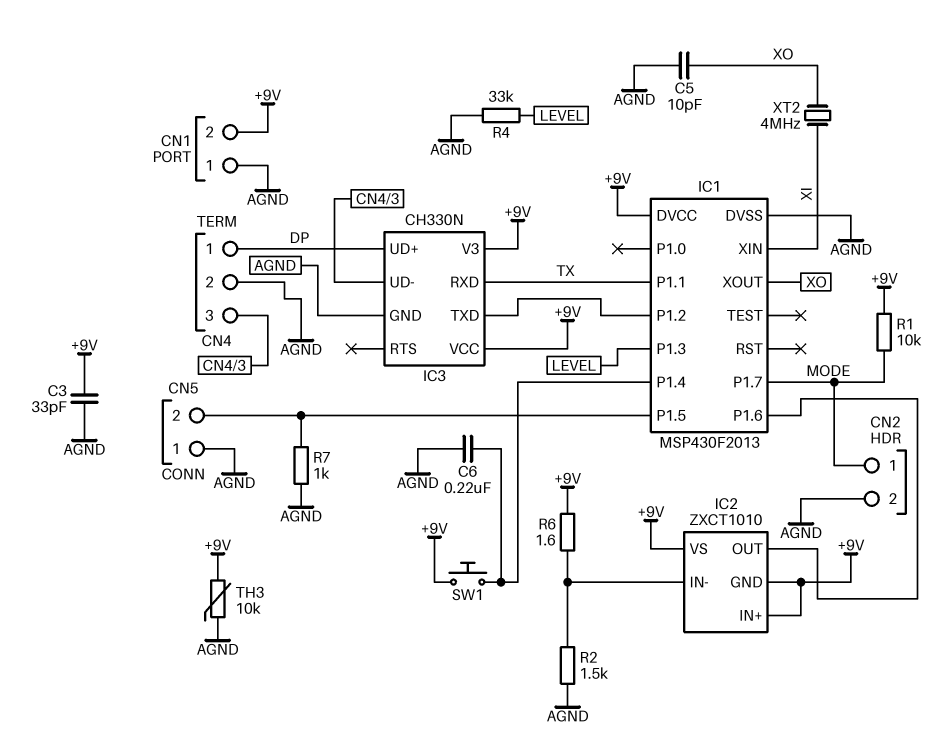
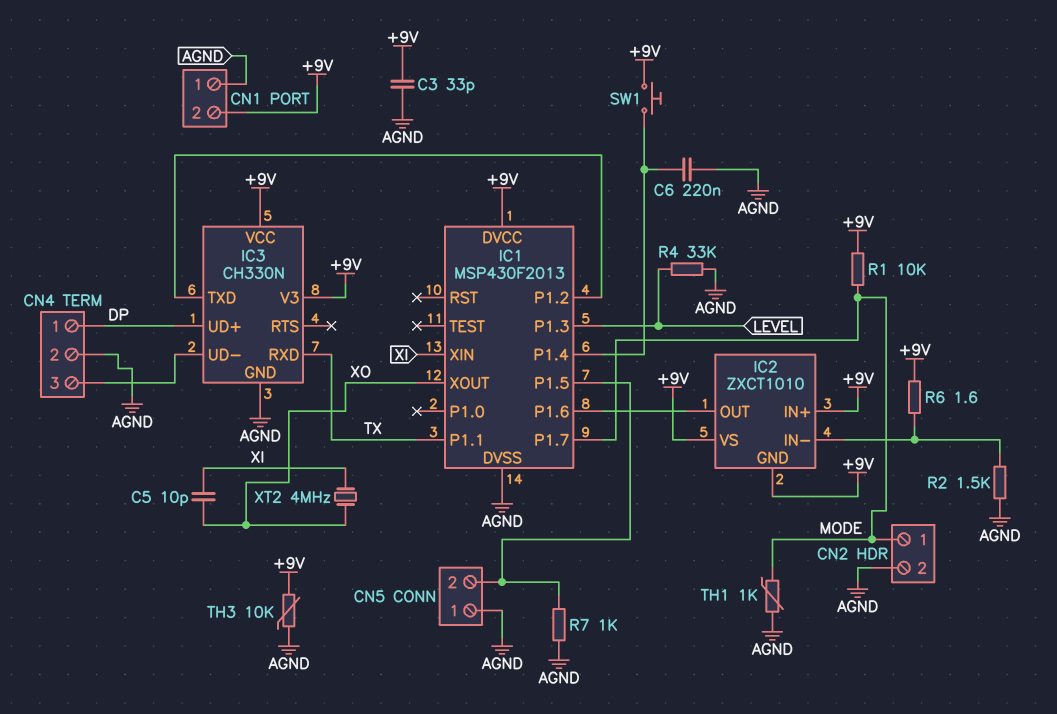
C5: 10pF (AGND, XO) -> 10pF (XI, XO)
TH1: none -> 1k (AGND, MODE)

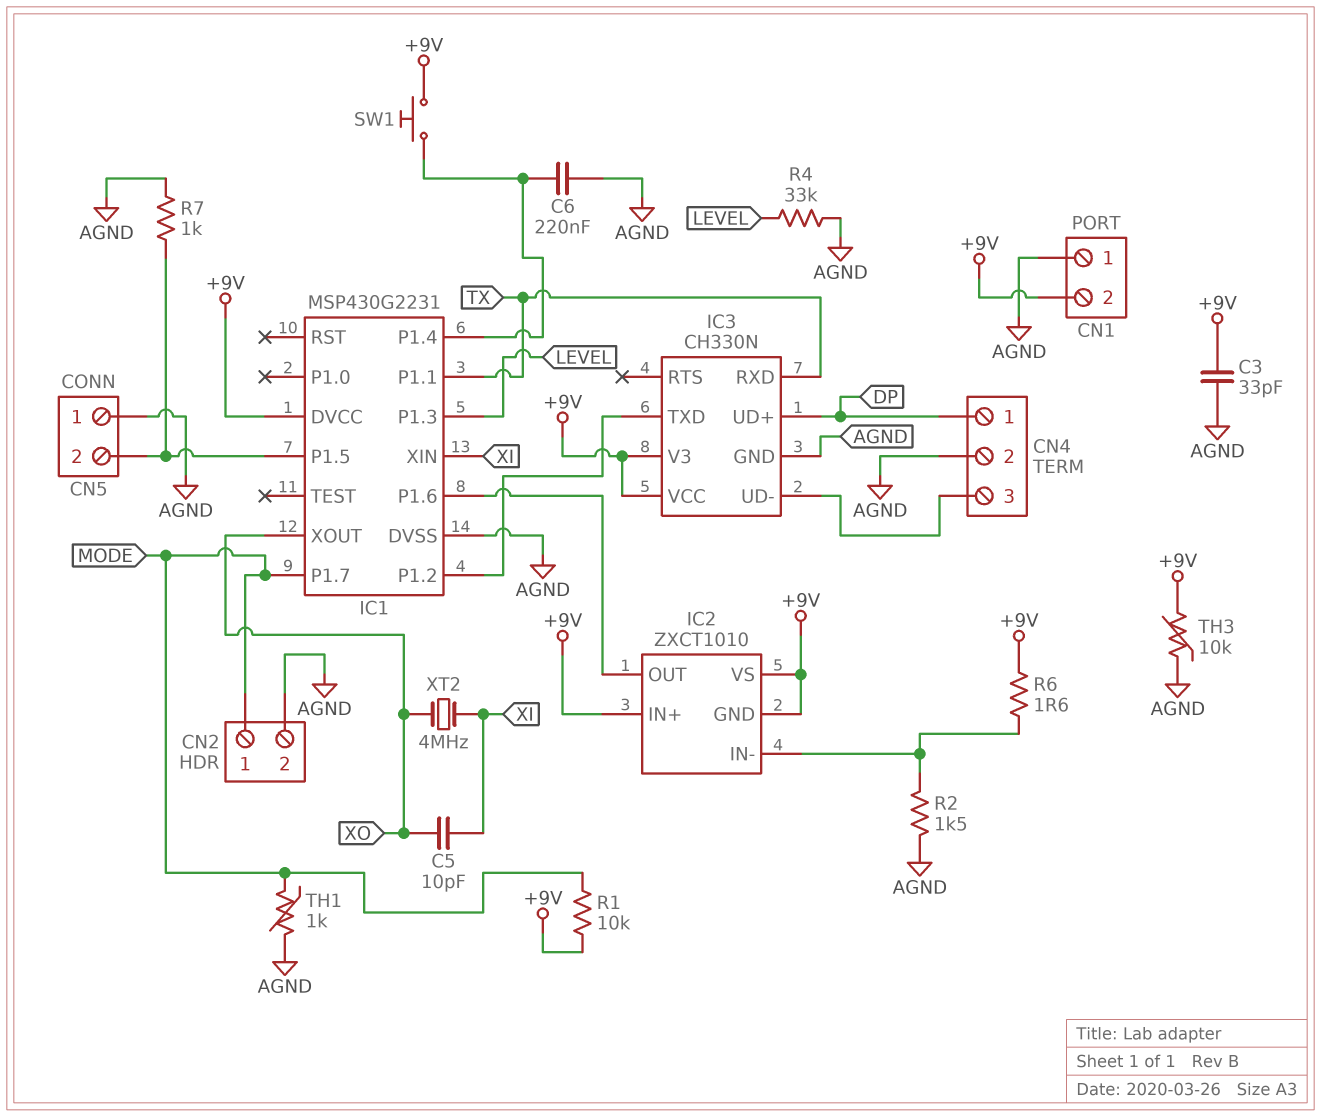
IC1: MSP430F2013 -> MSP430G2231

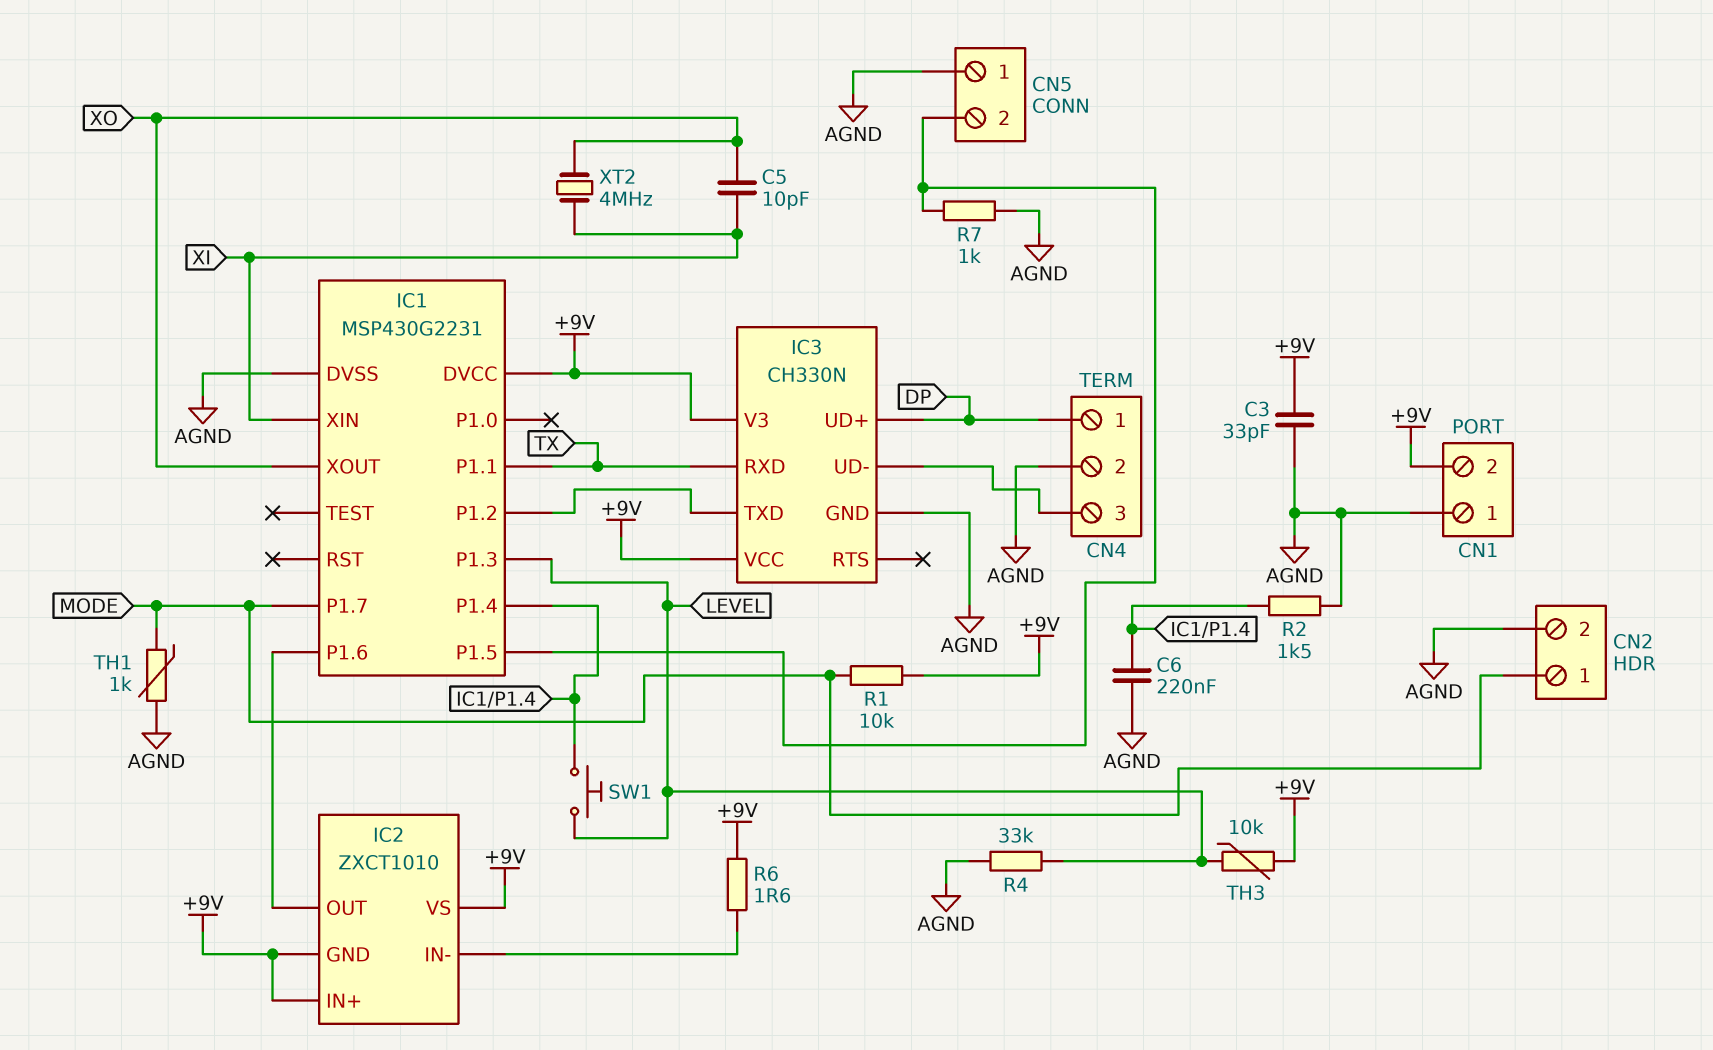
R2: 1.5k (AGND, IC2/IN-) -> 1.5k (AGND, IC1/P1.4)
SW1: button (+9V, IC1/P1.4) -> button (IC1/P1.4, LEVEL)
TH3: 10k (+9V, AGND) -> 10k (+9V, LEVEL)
^^^^^^^^
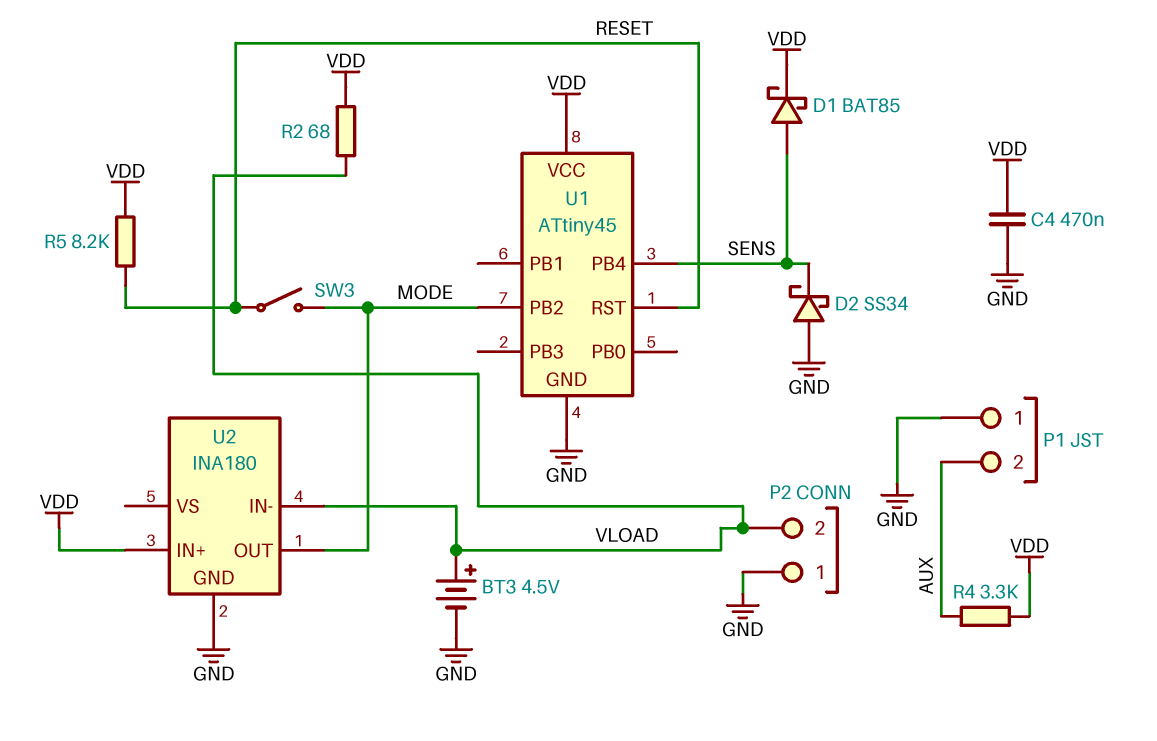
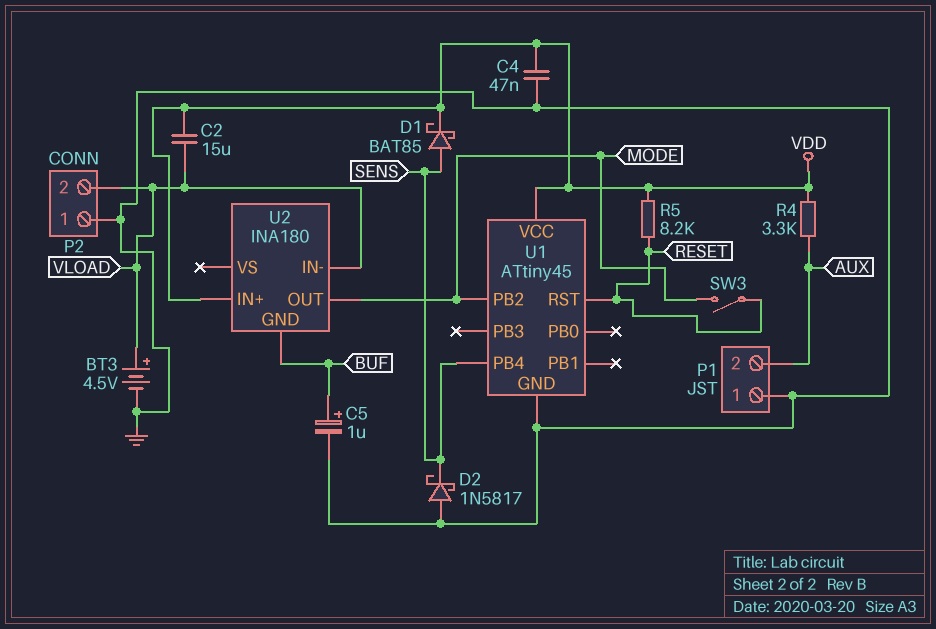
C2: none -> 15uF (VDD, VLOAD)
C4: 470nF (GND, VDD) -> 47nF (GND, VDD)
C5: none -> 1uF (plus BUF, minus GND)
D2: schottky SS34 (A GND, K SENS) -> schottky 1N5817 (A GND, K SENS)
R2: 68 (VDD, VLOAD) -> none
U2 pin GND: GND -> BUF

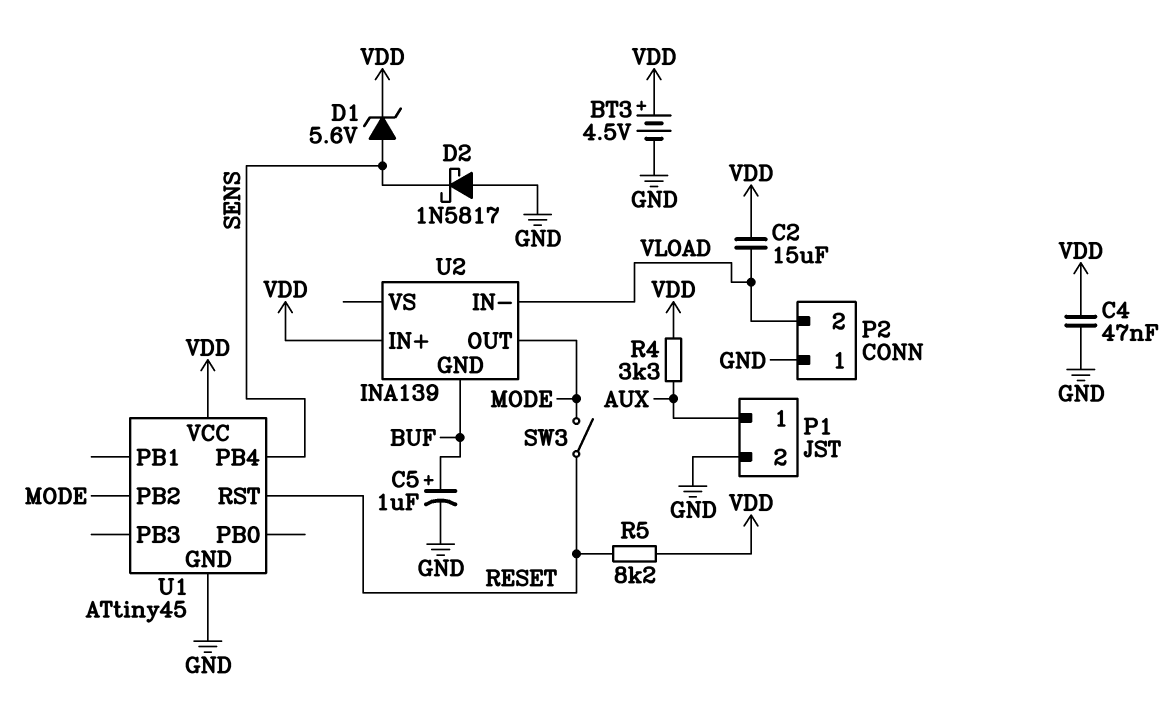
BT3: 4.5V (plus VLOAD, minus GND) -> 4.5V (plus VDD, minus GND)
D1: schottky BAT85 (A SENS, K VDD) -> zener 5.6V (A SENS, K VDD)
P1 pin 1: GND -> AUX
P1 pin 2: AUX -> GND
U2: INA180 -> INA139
^^^^^^^^
Look above for the line with "IC1: MSP430F2013 -> MSP430G2231" and the line with "TH3: 10k (+9V, AGND) -> 10k (+9V, LEVEL)"; set down those two lines and all lines between them exactly, without pictures and without anything else.

Answer to this task -
IC1: MSP430F2013 -> MSP430G2231

R2: 1.5k (AGND, IC2/IN-) -> 1.5k (AGND, IC1/P1.4)
SW1: button (+9V, IC1/P1.4) -> button (IC1/P1.4, LEVEL)
TH3: 10k (+9V, AGND) -> 10k (+9V, LEVEL)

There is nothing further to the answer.